• Task prompt:
Once you reach the line containing "white trophy [397,20,438,93]", copy it and every line after it exactly, through the end of the data below.

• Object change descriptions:
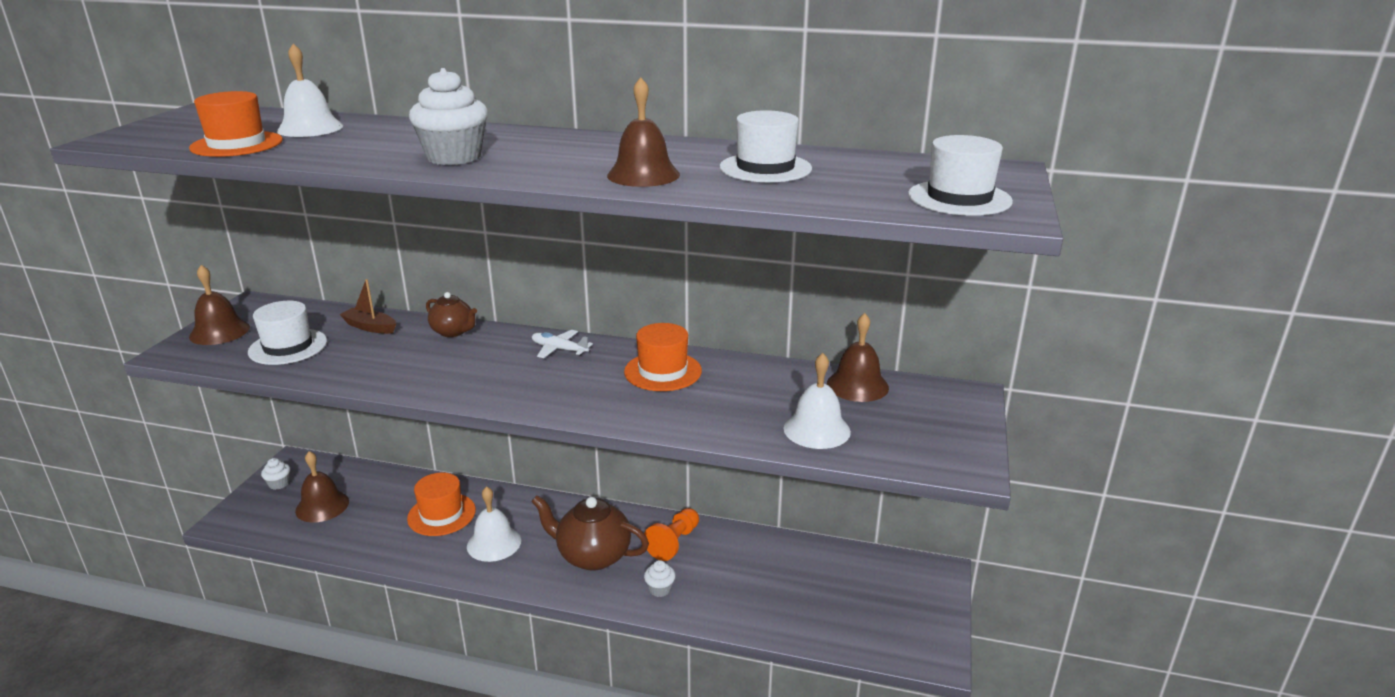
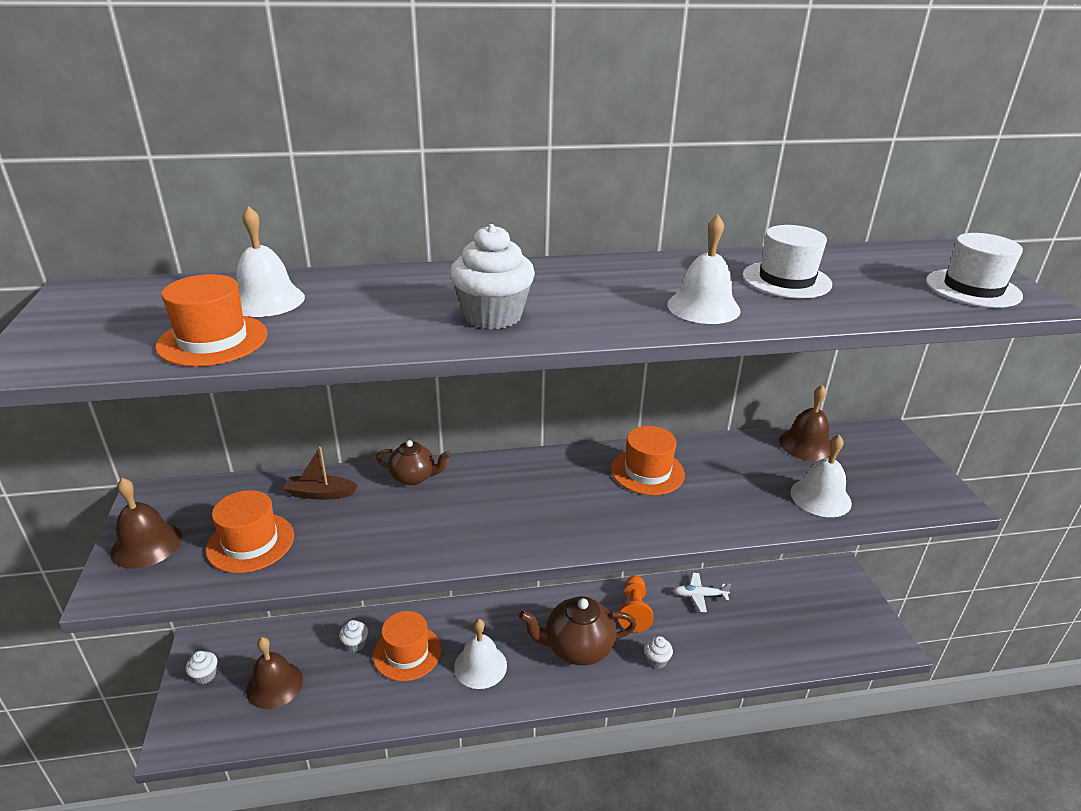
camera: 25 degrees left, 5 degrees up
white hat [248,301,327,365] -> orange hat [206,490,294,573]
white plane [532,330,593,358] -> white plane moved to [673,573,731,612]
brown bell [607,77,680,187] -> white bell [667,215,741,324]
none -> white cupcake [339,620,368,652]

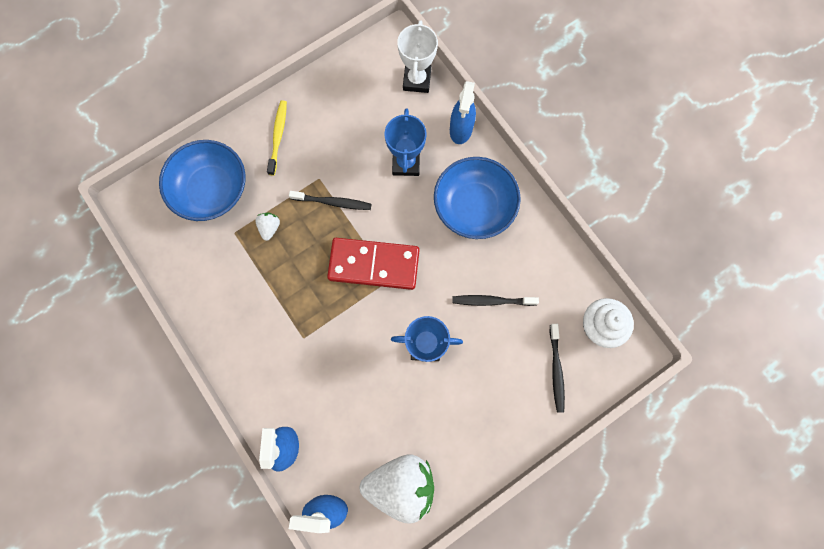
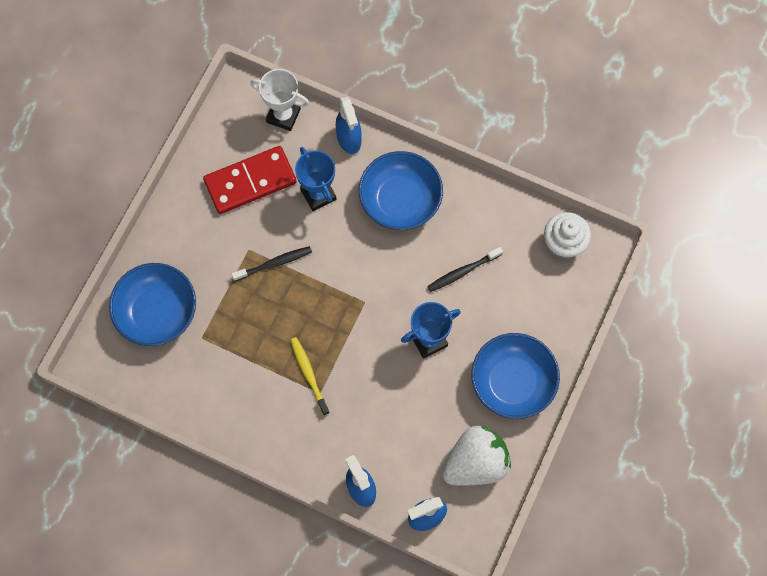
camera: 30 degrees left, 5 degrees down
white strawberry [255,213,280,241] -> none
yellow toothbrush [267,100,287,176] -> yellow toothbrush moved to [290,337,330,416]
red domino [327,238,419,290] -> red domino moved to [203,146,297,214]
white trophy [397,20,438,93] -> white trophy turned 45 degrees counterclockwise [250,69,309,131]
black toothbrush [550,324,565,413] -> none
none -> blue bowl [471,333,560,419]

• Expected output:
white trophy [397,20,438,93] -> white trophy turned 45 degrees counterclockwise [250,69,309,131]
black toothbrush [550,324,565,413] -> none
none -> blue bowl [471,333,560,419]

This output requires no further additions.